* [WHAT TO WORK ON]: If a picture appears in the records, leave it out and transcribe the rest exactly.

⁂

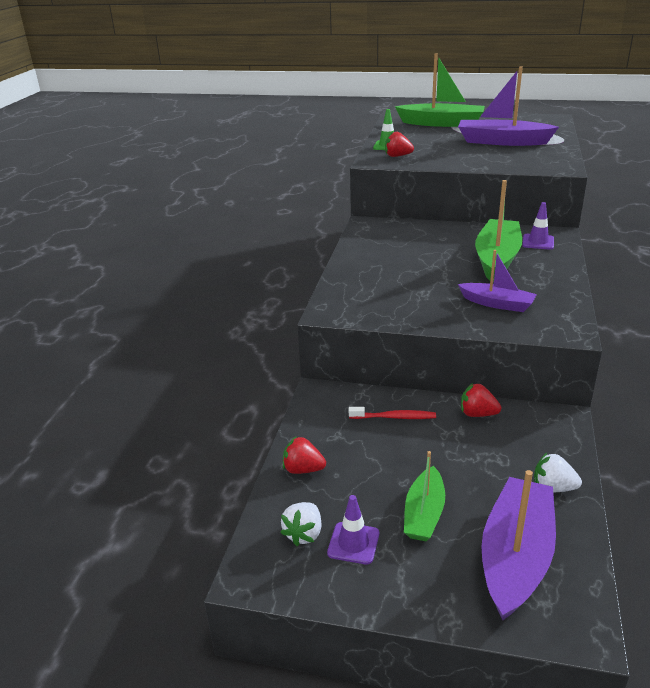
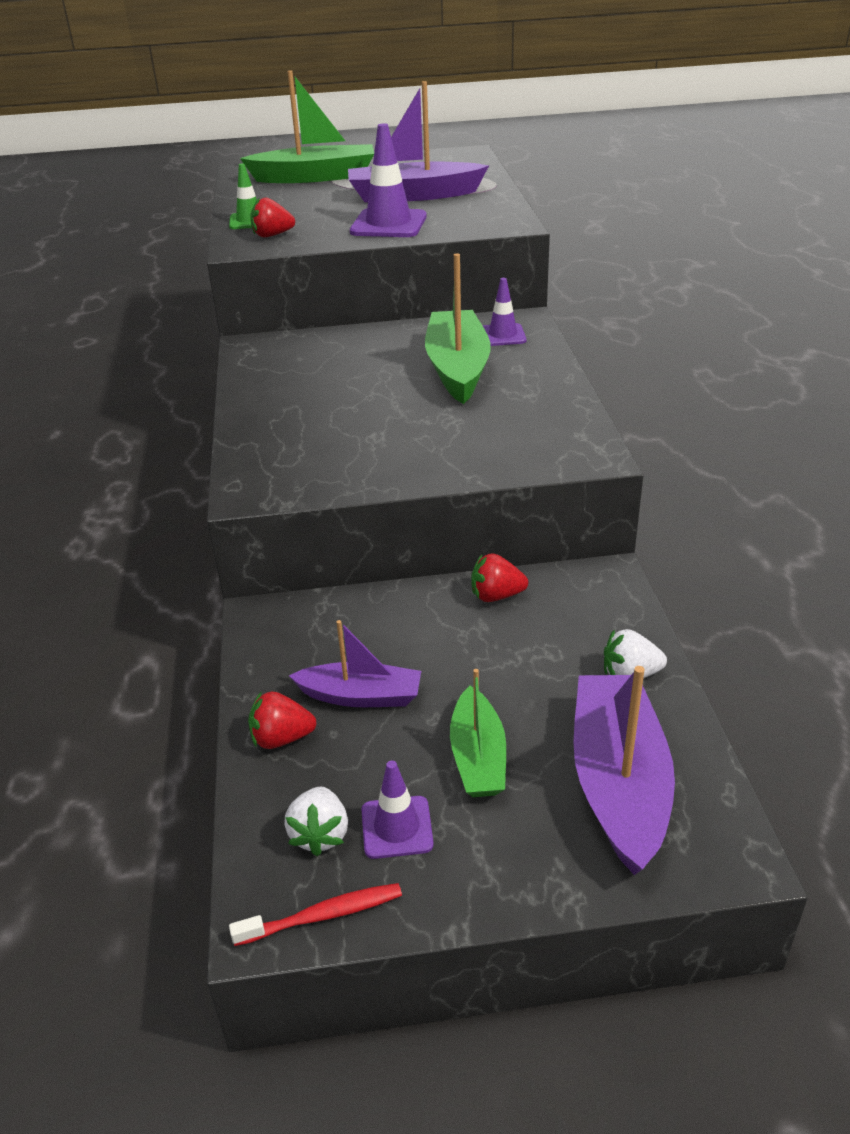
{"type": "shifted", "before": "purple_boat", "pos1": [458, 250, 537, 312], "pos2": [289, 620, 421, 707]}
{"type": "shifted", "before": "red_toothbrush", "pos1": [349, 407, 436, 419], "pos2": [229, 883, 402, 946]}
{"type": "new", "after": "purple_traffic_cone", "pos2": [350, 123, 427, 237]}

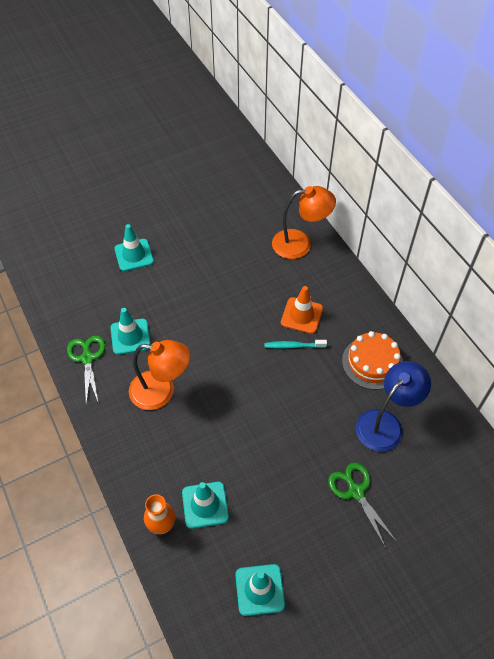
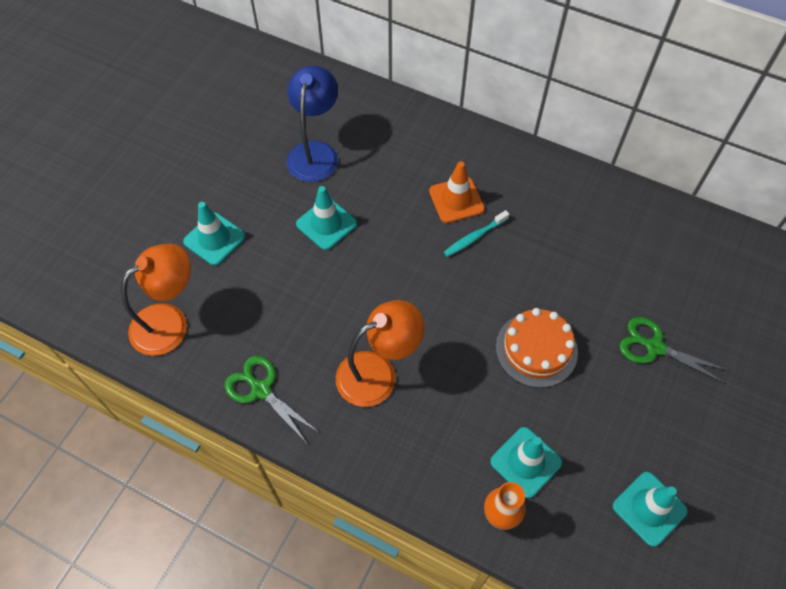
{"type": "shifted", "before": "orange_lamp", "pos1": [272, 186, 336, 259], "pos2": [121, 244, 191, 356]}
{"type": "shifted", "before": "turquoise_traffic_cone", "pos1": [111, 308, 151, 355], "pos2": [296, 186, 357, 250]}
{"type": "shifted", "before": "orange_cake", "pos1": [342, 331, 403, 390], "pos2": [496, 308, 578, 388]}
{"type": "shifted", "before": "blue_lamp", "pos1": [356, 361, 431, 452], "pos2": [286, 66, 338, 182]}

⁂

* [ANSWER]:
{"type": "shifted", "before": "purple_boat", "pos1": [458, 250, 537, 312], "pos2": [289, 620, 421, 707]}
{"type": "shifted", "before": "red_toothbrush", "pos1": [349, 407, 436, 419], "pos2": [229, 883, 402, 946]}
{"type": "new", "after": "purple_traffic_cone", "pos2": [350, 123, 427, 237]}

{"type": "shifted", "before": "orange_lamp", "pos1": [272, 186, 336, 259], "pos2": [121, 244, 191, 356]}
{"type": "shifted", "before": "turquoise_traffic_cone", "pos1": [111, 308, 151, 355], "pos2": [296, 186, 357, 250]}
{"type": "shifted", "before": "orange_cake", "pos1": [342, 331, 403, 390], "pos2": [496, 308, 578, 388]}
{"type": "shifted", "before": "blue_lamp", "pos1": [356, 361, 431, 452], "pos2": [286, 66, 338, 182]}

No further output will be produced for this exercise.